[Extracted records]
"""
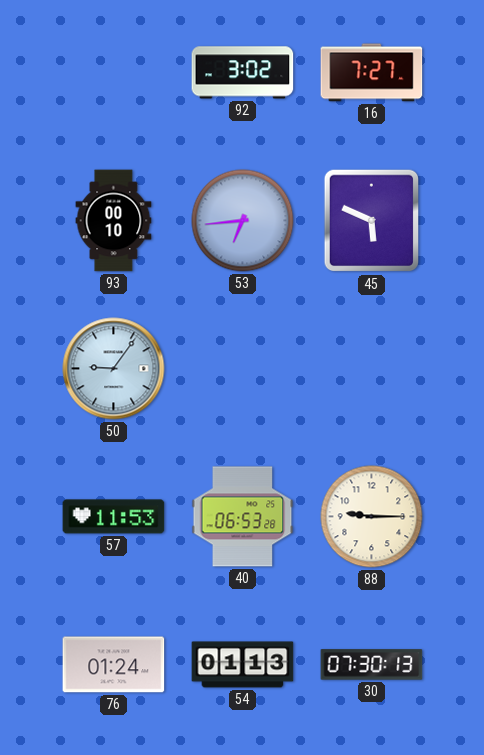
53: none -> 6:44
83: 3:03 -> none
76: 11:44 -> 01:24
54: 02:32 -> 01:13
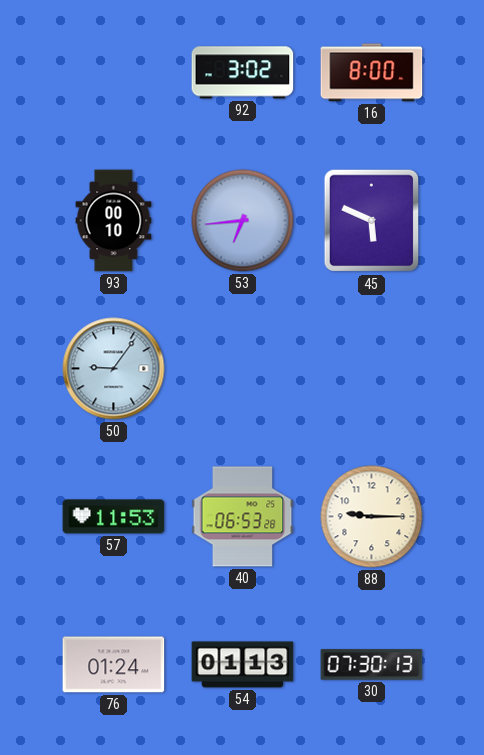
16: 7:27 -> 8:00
"""
* **Your goal**: Rewrite the lines of the data above, swapping every "none" for "blank" and keeping everything else the same. Leave out the picture lines.

* **Worked solution**:
53: blank -> 6:44
83: 3:03 -> blank
76: 11:44 -> 01:24
54: 02:32 -> 01:13
16: 7:27 -> 8:00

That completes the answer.